▶ TO DO: All that is wanted is the exact text of the lines below from the one with "building: none -> [211,308,339,394]" through the one with "building: none -> [315,420,495,577]", inclusive, minus any pictures.

▶ INFORMATION GIVEN:
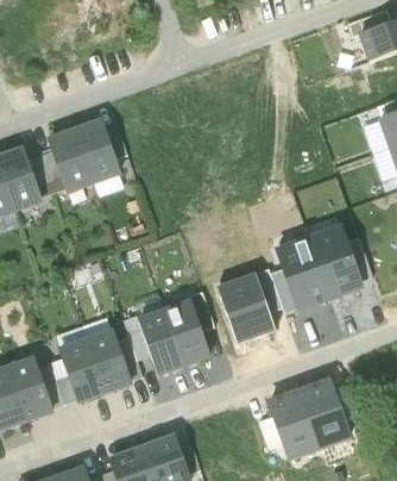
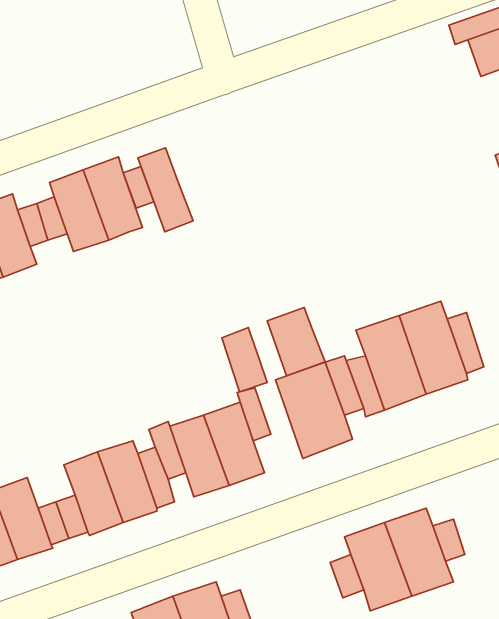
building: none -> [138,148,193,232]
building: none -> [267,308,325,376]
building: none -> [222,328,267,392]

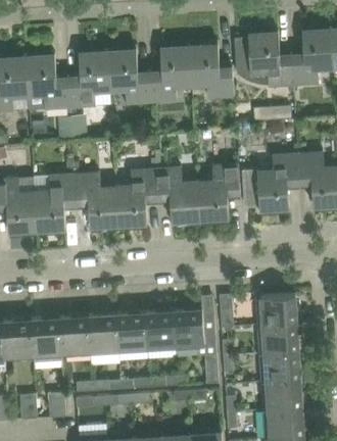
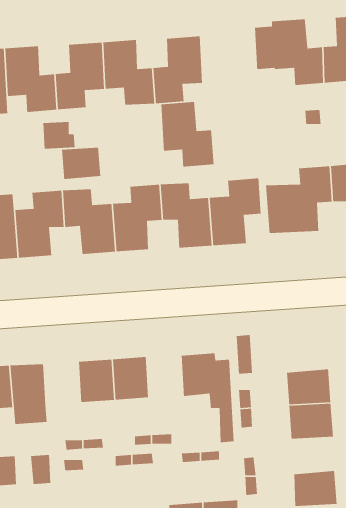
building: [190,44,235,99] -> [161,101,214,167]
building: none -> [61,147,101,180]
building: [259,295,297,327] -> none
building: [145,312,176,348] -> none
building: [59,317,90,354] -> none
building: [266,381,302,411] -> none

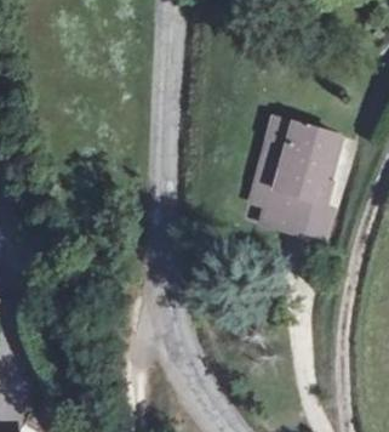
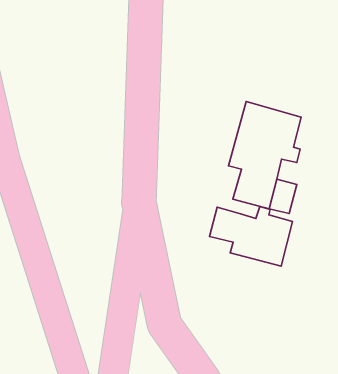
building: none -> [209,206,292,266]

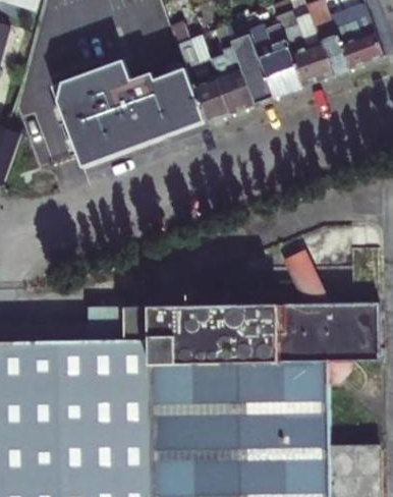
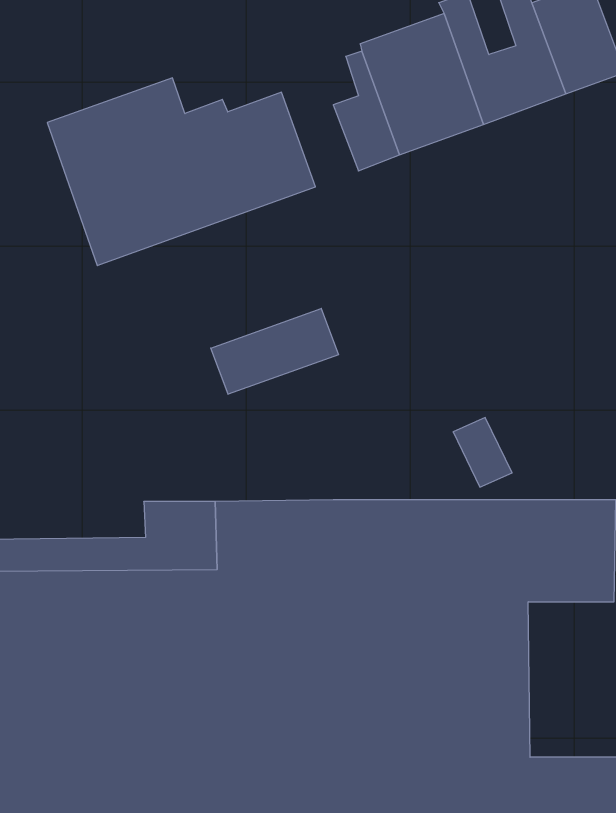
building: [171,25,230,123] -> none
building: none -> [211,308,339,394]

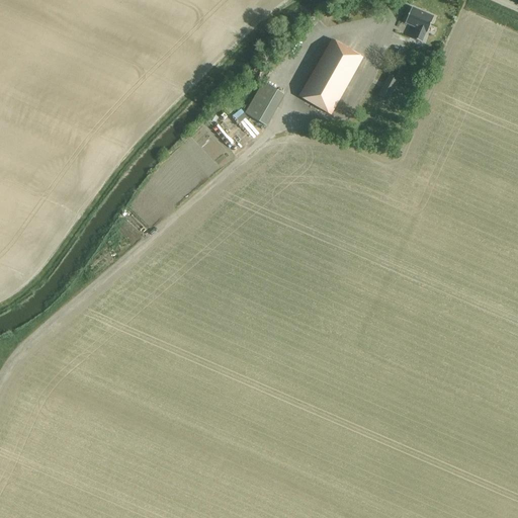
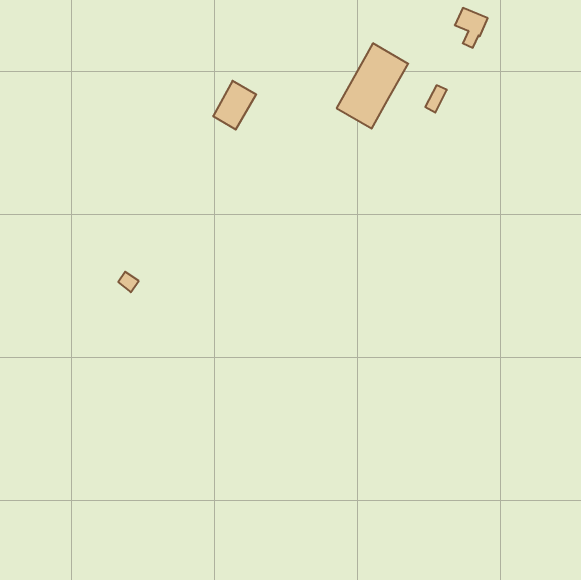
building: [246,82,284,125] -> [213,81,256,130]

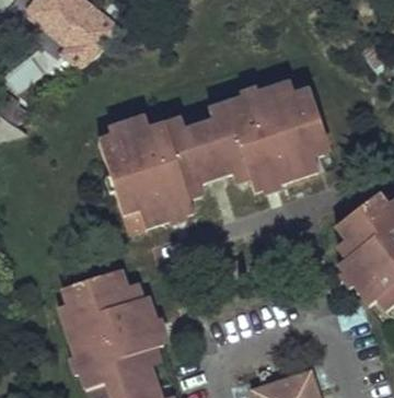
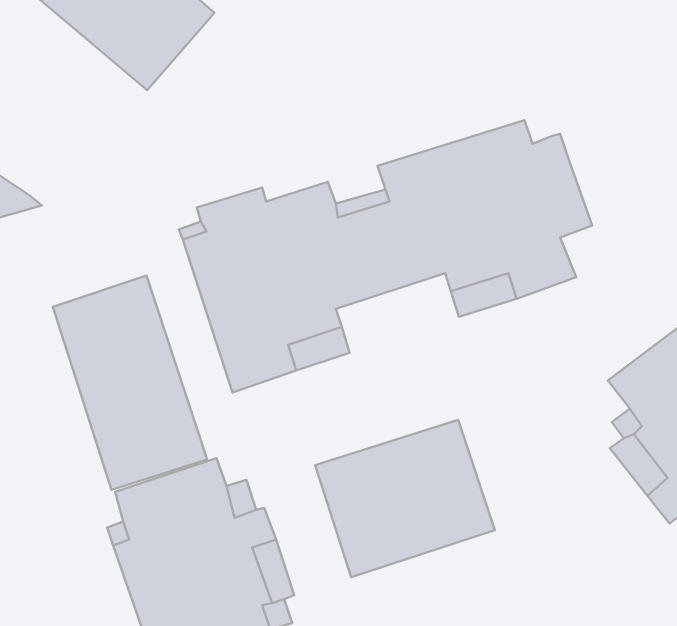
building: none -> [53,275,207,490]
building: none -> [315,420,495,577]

...

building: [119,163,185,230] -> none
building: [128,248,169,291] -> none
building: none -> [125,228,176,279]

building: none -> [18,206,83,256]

▶ RESPONSE FOR THIS EXERCISE:
building: none -> [211,308,339,394]

building: [246,82,284,125] -> [213,81,256,130]

building: none -> [53,275,207,490]
building: none -> [315,420,495,577]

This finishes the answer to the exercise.